* Task description *
Hand back all of the records exactly as they read.

* Exercise inputs *
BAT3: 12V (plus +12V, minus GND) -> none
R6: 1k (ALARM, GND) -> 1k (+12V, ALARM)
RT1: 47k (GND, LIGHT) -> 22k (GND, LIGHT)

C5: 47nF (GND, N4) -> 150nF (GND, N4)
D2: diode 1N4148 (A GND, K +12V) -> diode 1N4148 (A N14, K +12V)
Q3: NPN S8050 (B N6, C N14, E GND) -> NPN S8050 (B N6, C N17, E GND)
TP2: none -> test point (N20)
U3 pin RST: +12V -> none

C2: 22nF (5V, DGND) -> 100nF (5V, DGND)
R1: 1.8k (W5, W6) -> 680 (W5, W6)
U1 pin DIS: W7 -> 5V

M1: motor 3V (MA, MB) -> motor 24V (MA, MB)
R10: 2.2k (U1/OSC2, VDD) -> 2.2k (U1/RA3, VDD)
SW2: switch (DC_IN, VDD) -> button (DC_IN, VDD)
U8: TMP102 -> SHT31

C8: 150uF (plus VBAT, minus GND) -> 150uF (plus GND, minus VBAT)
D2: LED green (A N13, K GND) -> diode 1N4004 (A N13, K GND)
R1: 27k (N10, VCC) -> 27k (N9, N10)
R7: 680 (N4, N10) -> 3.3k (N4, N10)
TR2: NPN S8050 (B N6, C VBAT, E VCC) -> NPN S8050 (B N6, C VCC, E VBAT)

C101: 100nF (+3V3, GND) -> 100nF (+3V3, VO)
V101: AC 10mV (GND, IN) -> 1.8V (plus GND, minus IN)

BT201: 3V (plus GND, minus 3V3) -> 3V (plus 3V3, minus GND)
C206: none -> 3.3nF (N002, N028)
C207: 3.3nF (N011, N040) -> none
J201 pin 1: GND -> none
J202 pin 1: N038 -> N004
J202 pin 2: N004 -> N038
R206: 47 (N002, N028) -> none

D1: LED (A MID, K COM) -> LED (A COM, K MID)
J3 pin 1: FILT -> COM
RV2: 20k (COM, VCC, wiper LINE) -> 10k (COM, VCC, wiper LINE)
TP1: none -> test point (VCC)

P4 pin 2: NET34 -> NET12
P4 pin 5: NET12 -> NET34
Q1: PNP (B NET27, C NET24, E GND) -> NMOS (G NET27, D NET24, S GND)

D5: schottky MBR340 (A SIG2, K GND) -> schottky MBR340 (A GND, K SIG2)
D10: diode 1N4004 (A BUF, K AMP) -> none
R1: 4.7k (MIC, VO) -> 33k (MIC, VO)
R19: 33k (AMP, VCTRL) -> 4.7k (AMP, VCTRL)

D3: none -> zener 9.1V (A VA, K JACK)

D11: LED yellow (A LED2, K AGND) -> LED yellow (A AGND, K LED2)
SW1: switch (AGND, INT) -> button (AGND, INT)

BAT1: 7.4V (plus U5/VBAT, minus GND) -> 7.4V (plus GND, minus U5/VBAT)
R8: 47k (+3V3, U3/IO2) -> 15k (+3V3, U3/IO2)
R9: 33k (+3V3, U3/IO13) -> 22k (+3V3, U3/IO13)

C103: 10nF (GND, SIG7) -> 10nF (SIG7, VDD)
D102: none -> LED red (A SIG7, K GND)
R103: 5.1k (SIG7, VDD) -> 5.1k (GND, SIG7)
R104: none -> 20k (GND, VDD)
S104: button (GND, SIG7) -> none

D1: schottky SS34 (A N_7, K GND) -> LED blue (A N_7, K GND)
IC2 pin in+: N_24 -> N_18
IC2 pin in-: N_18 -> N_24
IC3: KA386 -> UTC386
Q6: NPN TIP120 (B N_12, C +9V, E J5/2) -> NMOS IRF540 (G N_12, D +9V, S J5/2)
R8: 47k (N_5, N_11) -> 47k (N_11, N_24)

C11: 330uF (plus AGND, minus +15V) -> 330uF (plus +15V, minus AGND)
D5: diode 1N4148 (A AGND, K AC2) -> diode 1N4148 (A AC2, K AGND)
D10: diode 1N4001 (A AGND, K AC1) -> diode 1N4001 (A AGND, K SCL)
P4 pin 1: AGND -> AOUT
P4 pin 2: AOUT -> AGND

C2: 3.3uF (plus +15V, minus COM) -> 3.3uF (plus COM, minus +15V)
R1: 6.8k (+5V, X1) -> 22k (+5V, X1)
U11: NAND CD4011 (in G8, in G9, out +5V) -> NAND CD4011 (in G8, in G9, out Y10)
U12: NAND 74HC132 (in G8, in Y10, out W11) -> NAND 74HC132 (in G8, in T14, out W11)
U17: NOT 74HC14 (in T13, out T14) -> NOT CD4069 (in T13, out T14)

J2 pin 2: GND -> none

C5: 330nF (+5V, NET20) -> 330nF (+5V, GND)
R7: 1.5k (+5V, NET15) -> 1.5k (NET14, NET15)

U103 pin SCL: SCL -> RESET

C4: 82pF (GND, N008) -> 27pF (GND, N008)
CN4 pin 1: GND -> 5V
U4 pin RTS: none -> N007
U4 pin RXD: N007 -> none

* Result of the task *
BAT3: 12V (plus +12V, minus GND) -> none
R6: 1k (ALARM, GND) -> 1k (+12V, ALARM)
RT1: 47k (GND, LIGHT) -> 22k (GND, LIGHT)

C5: 47nF (GND, N4) -> 150nF (GND, N4)
D2: diode 1N4148 (A GND, K +12V) -> diode 1N4148 (A N14, K +12V)
Q3: NPN S8050 (B N6, C N14, E GND) -> NPN S8050 (B N6, C N17, E GND)
TP2: none -> test point (N20)
U3 pin RST: +12V -> none

C2: 22nF (5V, DGND) -> 100nF (5V, DGND)
R1: 1.8k (W5, W6) -> 680 (W5, W6)
U1 pin DIS: W7 -> 5V

M1: motor 3V (MA, MB) -> motor 24V (MA, MB)
R10: 2.2k (U1/OSC2, VDD) -> 2.2k (U1/RA3, VDD)
SW2: switch (DC_IN, VDD) -> button (DC_IN, VDD)
U8: TMP102 -> SHT31

C8: 150uF (plus VBAT, minus GND) -> 150uF (plus GND, minus VBAT)
D2: LED green (A N13, K GND) -> diode 1N4004 (A N13, K GND)
R1: 27k (N10, VCC) -> 27k (N9, N10)
R7: 680 (N4, N10) -> 3.3k (N4, N10)
TR2: NPN S8050 (B N6, C VBAT, E VCC) -> NPN S8050 (B N6, C VCC, E VBAT)

C101: 100nF (+3V3, GND) -> 100nF (+3V3, VO)
V101: AC 10mV (GND, IN) -> 1.8V (plus GND, minus IN)

BT201: 3V (plus GND, minus 3V3) -> 3V (plus 3V3, minus GND)
C206: none -> 3.3nF (N002, N028)
C207: 3.3nF (N011, N040) -> none
J201 pin 1: GND -> none
J202 pin 1: N038 -> N004
J202 pin 2: N004 -> N038
R206: 47 (N002, N028) -> none

D1: LED (A MID, K COM) -> LED (A COM, K MID)
J3 pin 1: FILT -> COM
RV2: 20k (COM, VCC, wiper LINE) -> 10k (COM, VCC, wiper LINE)
TP1: none -> test point (VCC)

P4 pin 2: NET34 -> NET12
P4 pin 5: NET12 -> NET34
Q1: PNP (B NET27, C NET24, E GND) -> NMOS (G NET27, D NET24, S GND)

D5: schottky MBR340 (A SIG2, K GND) -> schottky MBR340 (A GND, K SIG2)
D10: diode 1N4004 (A BUF, K AMP) -> none
R1: 4.7k (MIC, VO) -> 33k (MIC, VO)
R19: 33k (AMP, VCTRL) -> 4.7k (AMP, VCTRL)

D3: none -> zener 9.1V (A VA, K JACK)

D11: LED yellow (A LED2, K AGND) -> LED yellow (A AGND, K LED2)
SW1: switch (AGND, INT) -> button (AGND, INT)

BAT1: 7.4V (plus U5/VBAT, minus GND) -> 7.4V (plus GND, minus U5/VBAT)
R8: 47k (+3V3, U3/IO2) -> 15k (+3V3, U3/IO2)
R9: 33k (+3V3, U3/IO13) -> 22k (+3V3, U3/IO13)

C103: 10nF (GND, SIG7) -> 10nF (SIG7, VDD)
D102: none -> LED red (A SIG7, K GND)
R103: 5.1k (SIG7, VDD) -> 5.1k (GND, SIG7)
R104: none -> 20k (GND, VDD)
S104: button (GND, SIG7) -> none

D1: schottky SS34 (A N_7, K GND) -> LED blue (A N_7, K GND)
IC2 pin in+: N_24 -> N_18
IC2 pin in-: N_18 -> N_24
IC3: KA386 -> UTC386
Q6: NPN TIP120 (B N_12, C +9V, E J5/2) -> NMOS IRF540 (G N_12, D +9V, S J5/2)
R8: 47k (N_5, N_11) -> 47k (N_11, N_24)

C11: 330uF (plus AGND, minus +15V) -> 330uF (plus +15V, minus AGND)
D5: diode 1N4148 (A AGND, K AC2) -> diode 1N4148 (A AC2, K AGND)
D10: diode 1N4001 (A AGND, K AC1) -> diode 1N4001 (A AGND, K SCL)
P4 pin 1: AGND -> AOUT
P4 pin 2: AOUT -> AGND

C2: 3.3uF (plus +15V, minus COM) -> 3.3uF (plus COM, minus +15V)
R1: 6.8k (+5V, X1) -> 22k (+5V, X1)
U11: NAND CD4011 (in G8, in G9, out +5V) -> NAND CD4011 (in G8, in G9, out Y10)
U12: NAND 74HC132 (in G8, in Y10, out W11) -> NAND 74HC132 (in G8, in T14, out W11)
U17: NOT 74HC14 (in T13, out T14) -> NOT CD4069 (in T13, out T14)

J2 pin 2: GND -> none

C5: 330nF (+5V, NET20) -> 330nF (+5V, GND)
R7: 1.5k (+5V, NET15) -> 1.5k (NET14, NET15)

U103 pin SCL: SCL -> RESET

C4: 82pF (GND, N008) -> 27pF (GND, N008)
CN4 pin 1: GND -> 5V
U4 pin RTS: none -> N007
U4 pin RXD: N007 -> none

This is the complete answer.